[WHAT TO PRODUCE]:
Copy, from the data below, each line that has the word "nothing".
SUPPLIED DATA START
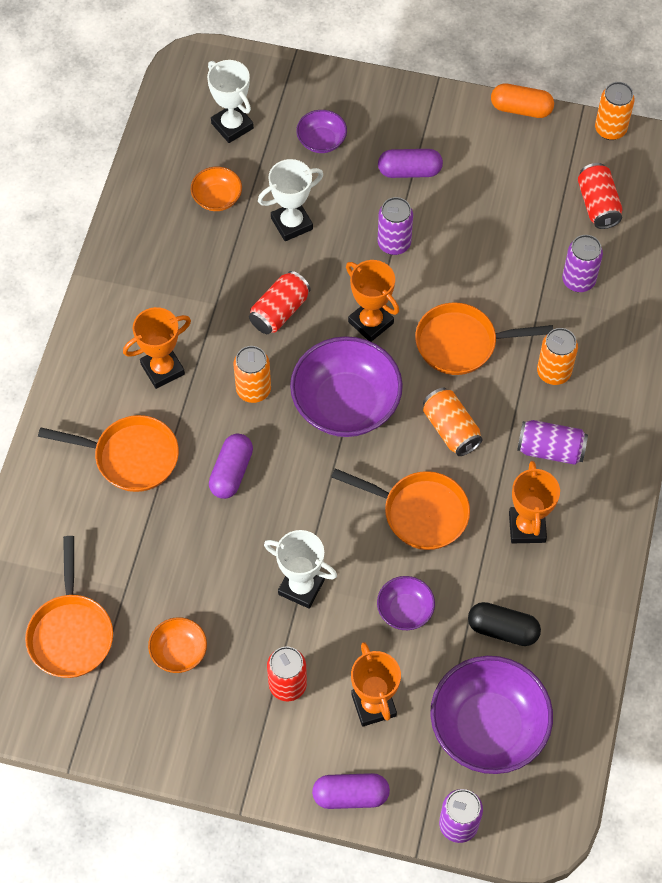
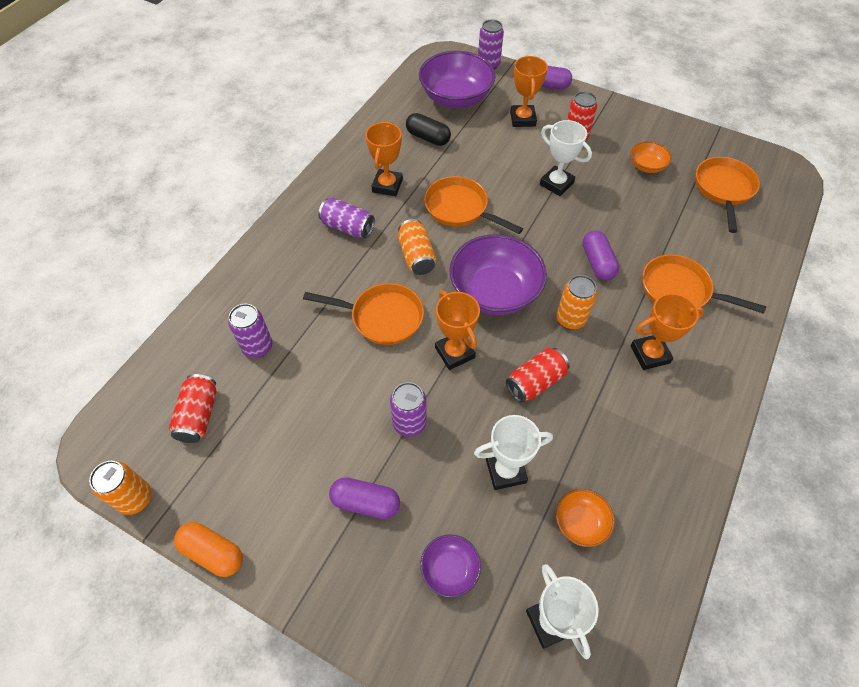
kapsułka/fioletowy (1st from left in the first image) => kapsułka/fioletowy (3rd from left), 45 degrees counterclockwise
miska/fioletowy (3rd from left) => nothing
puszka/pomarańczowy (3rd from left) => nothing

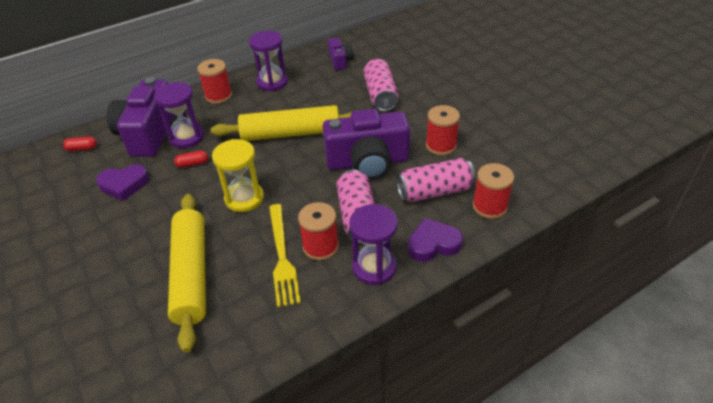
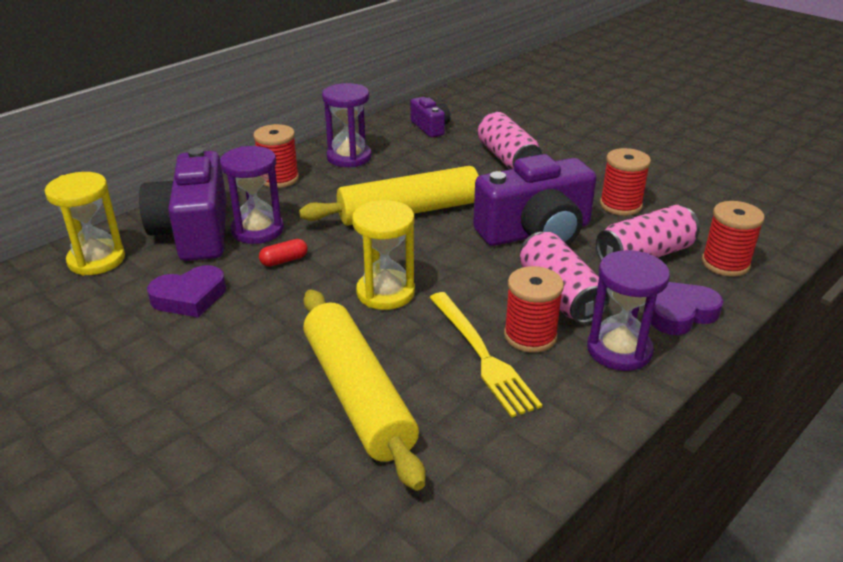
kapsułka/czerwony (1st from left) => klepsydra/żółty (1st from left)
SUPPLIED DATA END
[RESULT]:
miska/fioletowy (3rd from left) => nothing
puszka/pomarańczowy (3rd from left) => nothing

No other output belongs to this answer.